Count how many lines in the following data hold the word "moved". Your answer is the number and nothing else.

··· RECORDS SHOWN ···

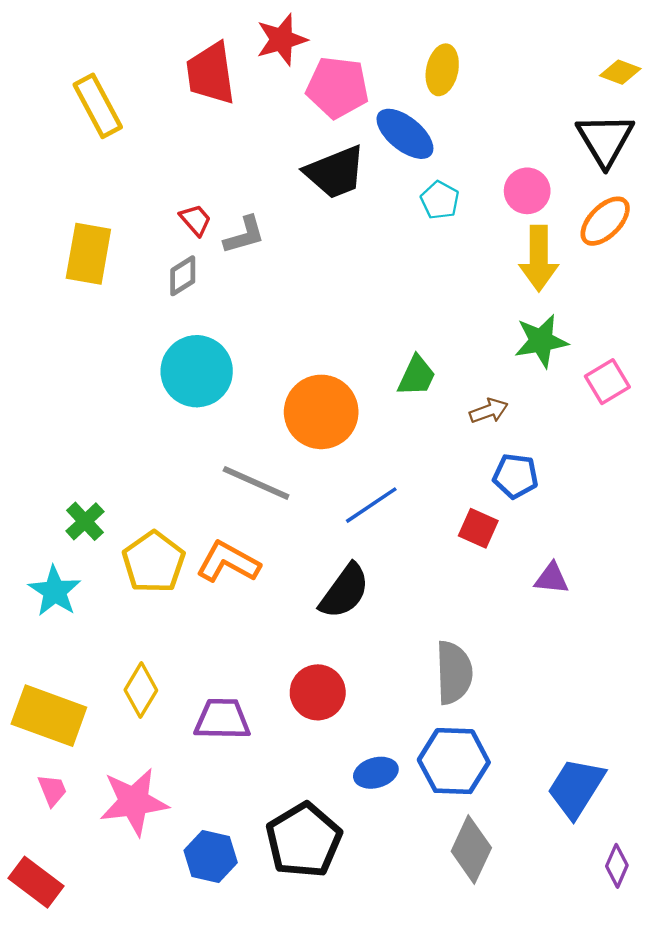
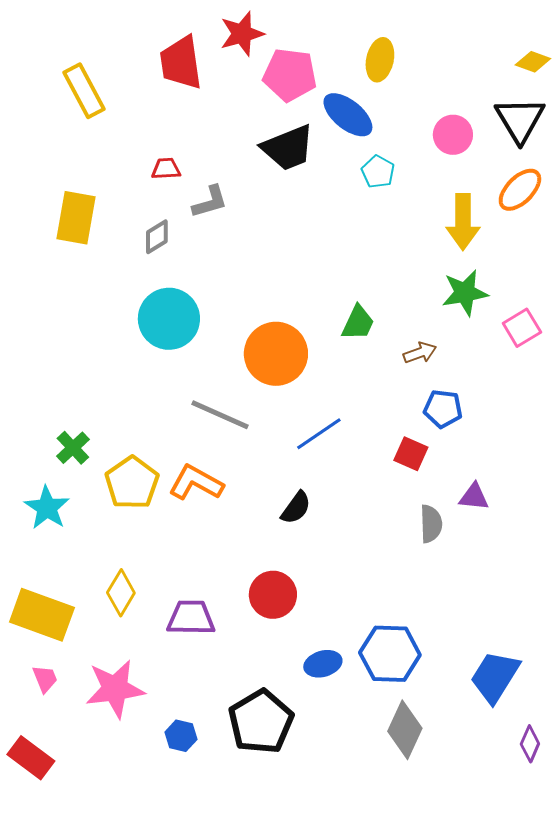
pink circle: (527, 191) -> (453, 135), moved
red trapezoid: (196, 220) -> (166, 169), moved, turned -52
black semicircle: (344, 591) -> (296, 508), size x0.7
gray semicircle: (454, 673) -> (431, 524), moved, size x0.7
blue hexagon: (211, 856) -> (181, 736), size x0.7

···

* **WRITTEN RESPONSE**
3